*** RECORDS Section Begins ***

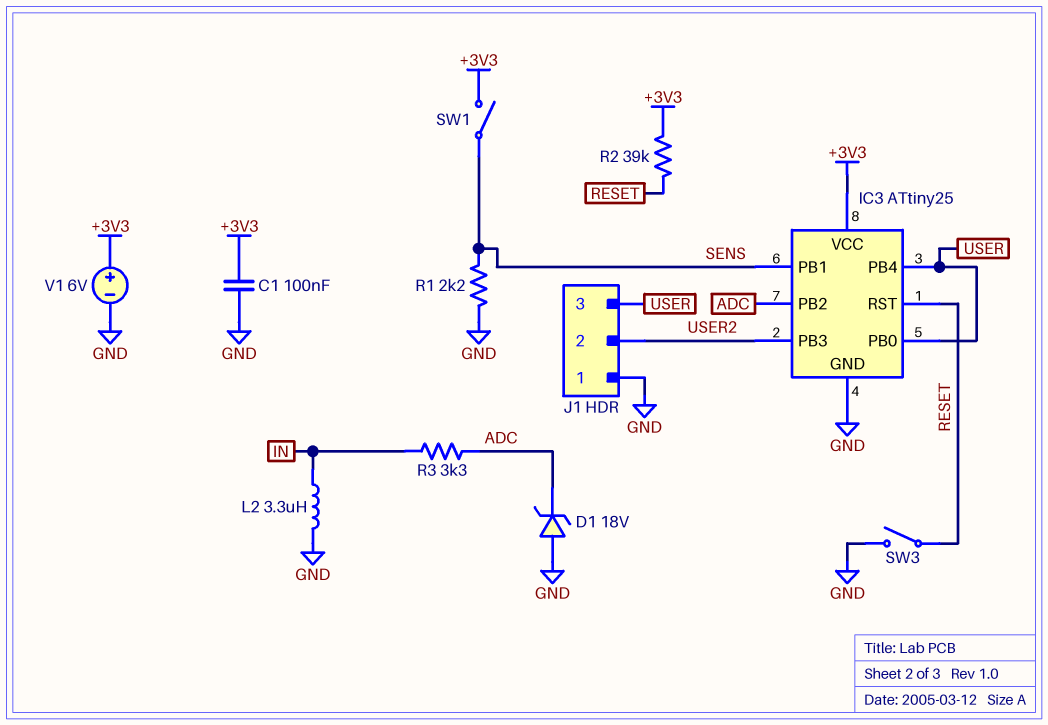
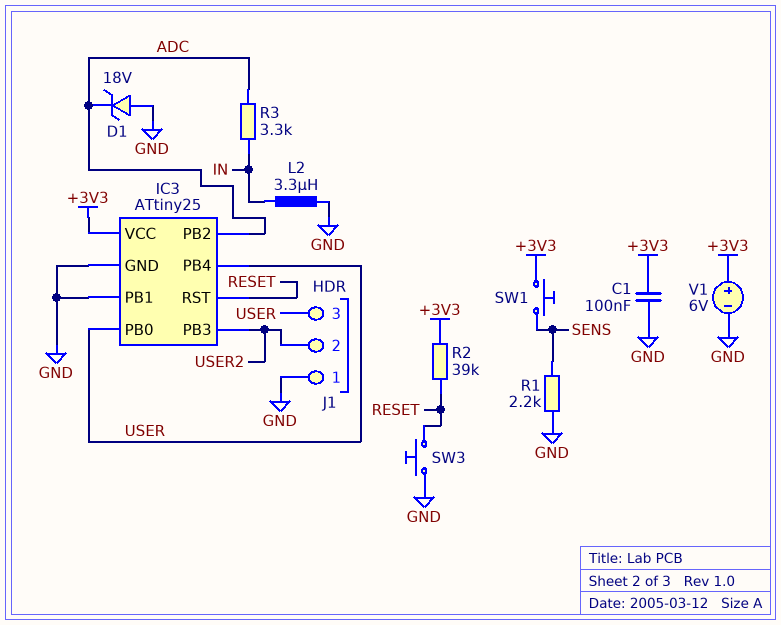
IC3 pin PB1: SENS -> GND
SW1: switch (+3V3, SENS) -> button (+3V3, SENS)
SW3: switch (GND, RESET) -> button (GND, RESET)

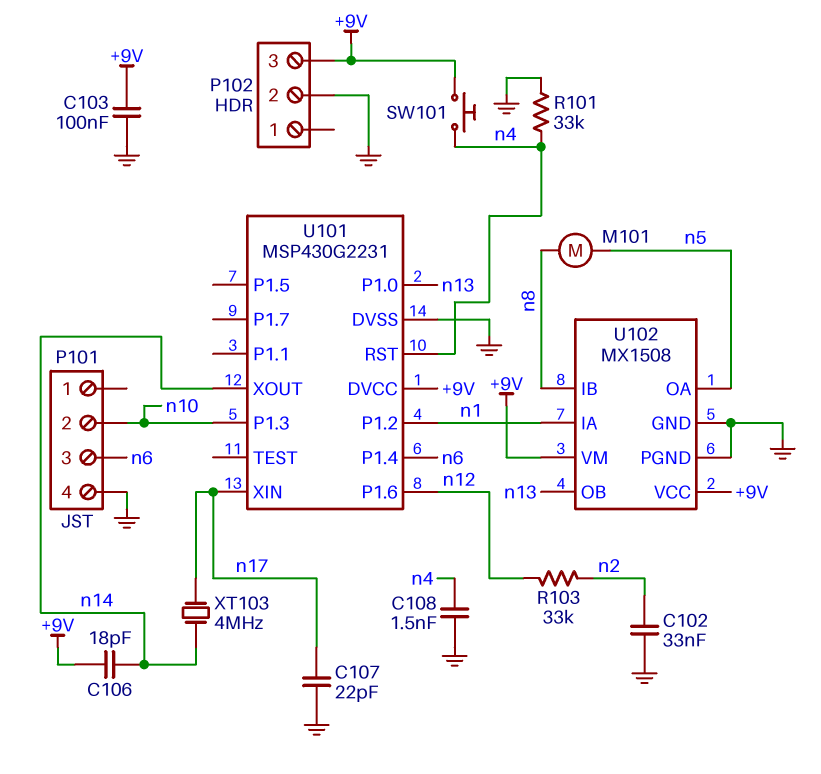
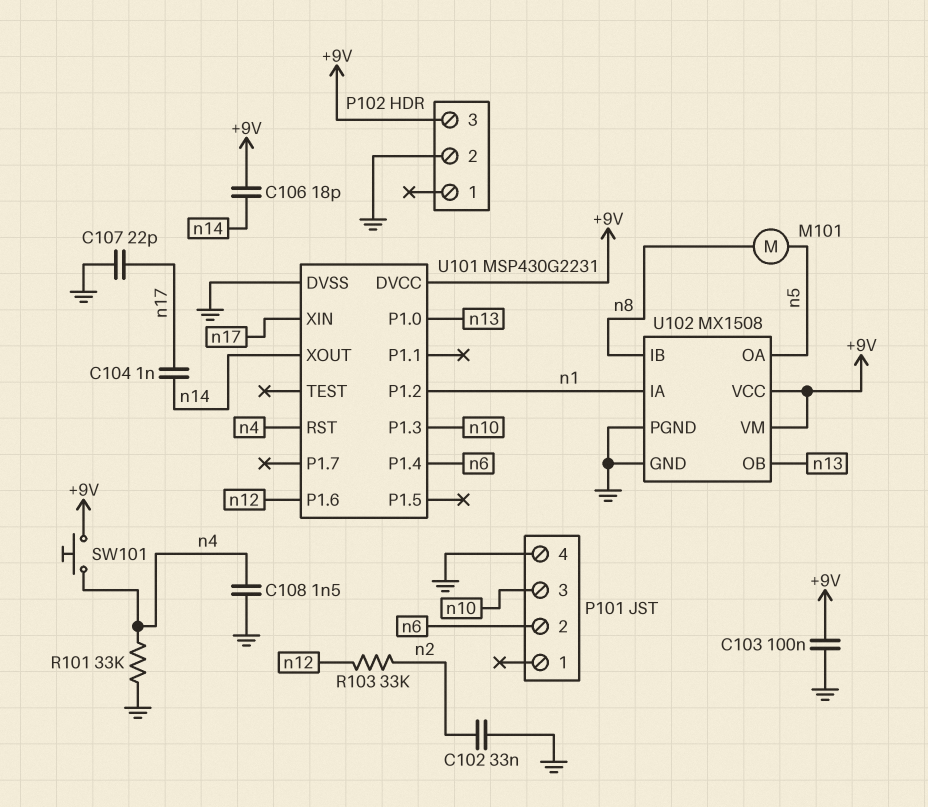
C104: none -> 1nF (n14, n17)
P101 pin 2: n10 -> n6
P101 pin 3: n6 -> n10
XT103: 4MHz (n14, n17) -> none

*** RECORDS Section Ends ***

● **DIRECTIONS FOR THIS TASK**: When you give the entries again, keep them exact and omit any picture they contain.

● **EXERCISE OUTPUT**:
IC3 pin PB1: SENS -> GND
SW1: switch (+3V3, SENS) -> button (+3V3, SENS)
SW3: switch (GND, RESET) -> button (GND, RESET)

C104: none -> 1nF (n14, n17)
P101 pin 2: n10 -> n6
P101 pin 3: n6 -> n10
XT103: 4MHz (n14, n17) -> none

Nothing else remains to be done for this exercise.